Information provided ▸
((

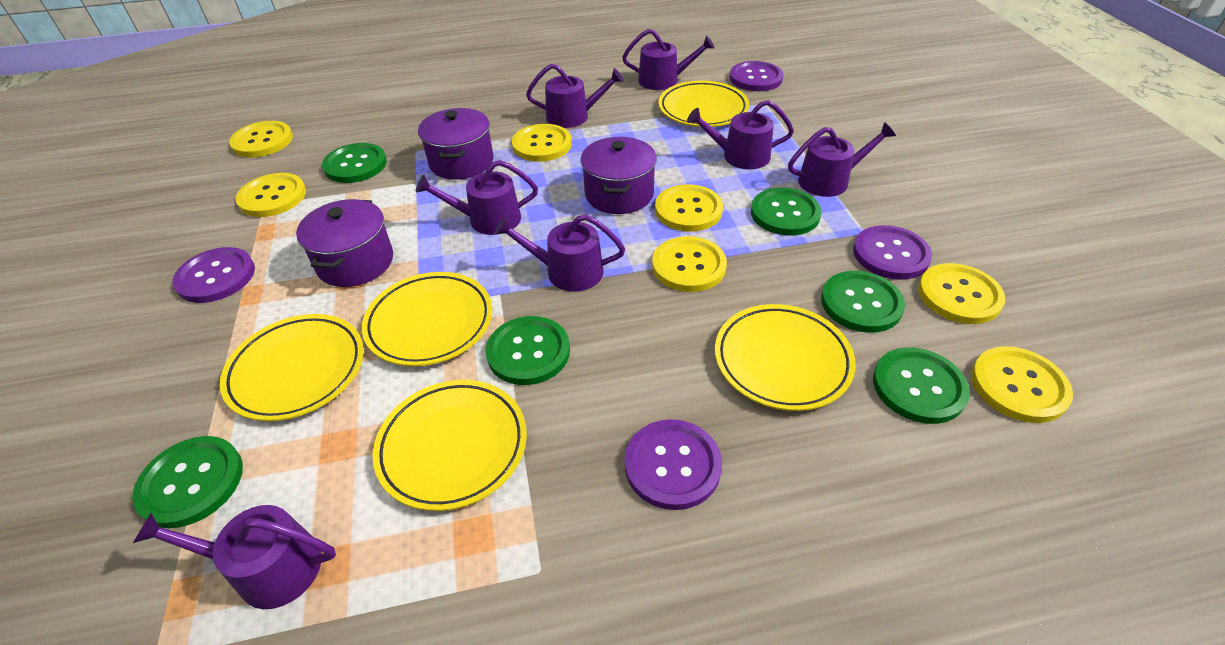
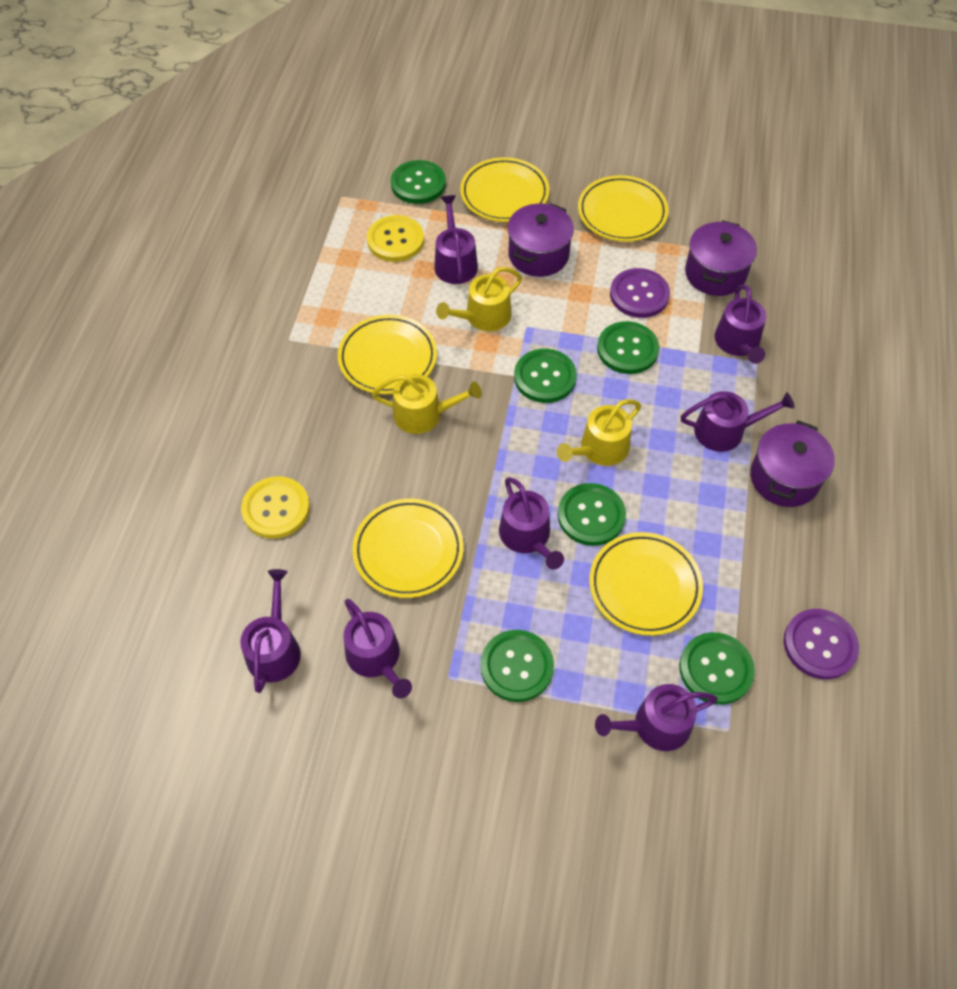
purple button: 4 -> 2
yellow button: 7 -> 2
yellow watering can: 0 -> 3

))

Work request ▸ Repeat the listing above verbatim, but exclude the pictures it contains.

Response below ▸
purple button: 4 -> 2
yellow button: 7 -> 2
yellow watering can: 0 -> 3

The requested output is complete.